=== Your goal ===
Count the lines below that contain the string "tuplet", matching case exactly, and state only the number.

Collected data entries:
------------

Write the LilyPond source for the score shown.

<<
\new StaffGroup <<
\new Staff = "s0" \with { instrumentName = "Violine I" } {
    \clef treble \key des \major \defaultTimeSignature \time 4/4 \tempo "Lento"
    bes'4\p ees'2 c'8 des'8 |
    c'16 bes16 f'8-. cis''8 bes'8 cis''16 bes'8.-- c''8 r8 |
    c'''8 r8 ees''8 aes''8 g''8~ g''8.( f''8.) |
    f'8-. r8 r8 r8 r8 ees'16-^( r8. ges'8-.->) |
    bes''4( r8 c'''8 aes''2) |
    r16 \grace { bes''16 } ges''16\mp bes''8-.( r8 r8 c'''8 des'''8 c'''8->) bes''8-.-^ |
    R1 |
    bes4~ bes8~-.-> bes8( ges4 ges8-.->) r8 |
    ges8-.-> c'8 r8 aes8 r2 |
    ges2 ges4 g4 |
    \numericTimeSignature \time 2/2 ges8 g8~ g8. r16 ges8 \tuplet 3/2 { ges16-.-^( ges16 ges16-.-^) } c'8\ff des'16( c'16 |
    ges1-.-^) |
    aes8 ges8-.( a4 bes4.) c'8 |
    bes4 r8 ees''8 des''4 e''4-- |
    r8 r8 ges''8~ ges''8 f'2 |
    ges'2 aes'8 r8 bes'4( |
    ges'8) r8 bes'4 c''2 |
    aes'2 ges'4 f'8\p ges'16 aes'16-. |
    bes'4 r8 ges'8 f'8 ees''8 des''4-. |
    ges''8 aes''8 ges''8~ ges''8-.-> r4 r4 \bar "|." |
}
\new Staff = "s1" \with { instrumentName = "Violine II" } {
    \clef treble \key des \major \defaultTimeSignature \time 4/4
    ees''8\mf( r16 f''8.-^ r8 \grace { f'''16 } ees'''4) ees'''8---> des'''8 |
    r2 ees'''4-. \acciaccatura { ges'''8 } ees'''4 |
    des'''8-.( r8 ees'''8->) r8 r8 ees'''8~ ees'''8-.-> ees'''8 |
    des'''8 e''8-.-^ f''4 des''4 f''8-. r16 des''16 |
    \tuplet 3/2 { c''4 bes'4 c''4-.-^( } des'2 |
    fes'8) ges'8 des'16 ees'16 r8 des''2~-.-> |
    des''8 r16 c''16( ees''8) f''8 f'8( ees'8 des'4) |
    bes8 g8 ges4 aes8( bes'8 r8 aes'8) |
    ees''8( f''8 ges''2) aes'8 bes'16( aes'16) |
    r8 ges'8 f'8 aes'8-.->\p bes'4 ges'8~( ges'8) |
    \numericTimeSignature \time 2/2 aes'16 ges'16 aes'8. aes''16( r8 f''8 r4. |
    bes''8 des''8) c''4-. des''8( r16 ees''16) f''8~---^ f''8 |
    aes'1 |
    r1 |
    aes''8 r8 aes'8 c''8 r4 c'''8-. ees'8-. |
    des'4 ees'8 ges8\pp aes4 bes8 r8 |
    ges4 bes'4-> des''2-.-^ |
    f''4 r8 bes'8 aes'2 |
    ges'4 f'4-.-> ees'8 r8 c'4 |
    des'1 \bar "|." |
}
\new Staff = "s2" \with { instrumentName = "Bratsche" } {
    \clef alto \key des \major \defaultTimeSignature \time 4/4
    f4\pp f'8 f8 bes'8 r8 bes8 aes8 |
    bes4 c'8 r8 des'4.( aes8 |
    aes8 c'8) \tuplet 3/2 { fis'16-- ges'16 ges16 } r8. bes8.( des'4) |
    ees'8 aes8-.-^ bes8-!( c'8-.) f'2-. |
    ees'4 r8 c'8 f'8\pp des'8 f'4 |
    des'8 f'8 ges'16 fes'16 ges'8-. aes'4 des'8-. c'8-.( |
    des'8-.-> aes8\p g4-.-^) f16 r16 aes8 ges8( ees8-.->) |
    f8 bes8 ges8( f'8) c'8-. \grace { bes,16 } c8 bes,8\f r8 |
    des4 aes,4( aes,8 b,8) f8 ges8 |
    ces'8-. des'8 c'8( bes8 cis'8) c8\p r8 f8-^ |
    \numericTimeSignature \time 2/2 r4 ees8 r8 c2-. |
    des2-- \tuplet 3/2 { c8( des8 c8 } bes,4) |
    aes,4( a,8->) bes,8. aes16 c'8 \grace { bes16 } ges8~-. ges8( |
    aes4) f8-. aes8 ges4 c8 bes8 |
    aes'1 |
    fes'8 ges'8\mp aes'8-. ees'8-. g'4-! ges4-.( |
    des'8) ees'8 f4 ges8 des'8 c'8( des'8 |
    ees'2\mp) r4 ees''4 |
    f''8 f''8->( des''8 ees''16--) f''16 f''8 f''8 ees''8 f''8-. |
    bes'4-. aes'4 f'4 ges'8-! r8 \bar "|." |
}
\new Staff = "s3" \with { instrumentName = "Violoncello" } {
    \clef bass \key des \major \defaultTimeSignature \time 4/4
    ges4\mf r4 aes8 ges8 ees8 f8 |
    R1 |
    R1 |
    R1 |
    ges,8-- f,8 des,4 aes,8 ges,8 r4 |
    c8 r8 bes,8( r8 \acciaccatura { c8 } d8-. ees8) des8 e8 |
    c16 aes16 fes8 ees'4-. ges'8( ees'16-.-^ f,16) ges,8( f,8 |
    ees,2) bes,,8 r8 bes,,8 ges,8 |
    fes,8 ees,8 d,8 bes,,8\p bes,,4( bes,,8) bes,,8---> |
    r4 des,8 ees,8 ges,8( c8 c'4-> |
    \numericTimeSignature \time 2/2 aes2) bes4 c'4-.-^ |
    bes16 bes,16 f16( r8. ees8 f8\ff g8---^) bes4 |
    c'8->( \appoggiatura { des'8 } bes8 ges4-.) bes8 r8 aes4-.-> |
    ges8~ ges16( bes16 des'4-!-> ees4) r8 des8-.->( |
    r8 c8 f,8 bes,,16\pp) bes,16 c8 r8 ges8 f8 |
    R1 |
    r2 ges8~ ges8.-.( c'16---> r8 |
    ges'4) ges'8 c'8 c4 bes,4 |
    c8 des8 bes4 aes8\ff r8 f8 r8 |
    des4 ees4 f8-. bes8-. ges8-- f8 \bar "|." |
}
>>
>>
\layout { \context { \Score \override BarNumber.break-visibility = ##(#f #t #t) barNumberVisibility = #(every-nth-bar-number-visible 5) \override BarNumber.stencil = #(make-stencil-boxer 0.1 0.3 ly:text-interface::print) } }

------------

=== Written solution ===
4